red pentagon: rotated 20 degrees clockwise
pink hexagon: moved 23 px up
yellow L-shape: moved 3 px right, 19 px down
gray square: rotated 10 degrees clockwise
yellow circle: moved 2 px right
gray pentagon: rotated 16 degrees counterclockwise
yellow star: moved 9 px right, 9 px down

◇ ◇ ◇ ◇ ◇

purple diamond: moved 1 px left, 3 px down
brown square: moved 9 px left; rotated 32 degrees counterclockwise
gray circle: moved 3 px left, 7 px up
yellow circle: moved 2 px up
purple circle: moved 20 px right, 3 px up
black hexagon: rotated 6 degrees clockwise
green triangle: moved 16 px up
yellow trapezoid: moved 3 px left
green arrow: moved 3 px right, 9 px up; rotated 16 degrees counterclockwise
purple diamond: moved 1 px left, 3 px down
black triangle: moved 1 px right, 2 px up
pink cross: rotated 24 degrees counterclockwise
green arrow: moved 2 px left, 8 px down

◇ ◇ ◇ ◇ ◇

Copy every item above word for word, from the line that contains "red pentagon: rotated 20 degrees clockwise" down to the line that contains "yellow star: moved 9 px right, 9 px down", including both of those lines.

red pentagon: rotated 20 degrees clockwise
pink hexagon: moved 23 px up
yellow L-shape: moved 3 px right, 19 px down
gray square: rotated 10 degrees clockwise
yellow circle: moved 2 px right
gray pentagon: rotated 16 degrees counterclockwise
yellow star: moved 9 px right, 9 px down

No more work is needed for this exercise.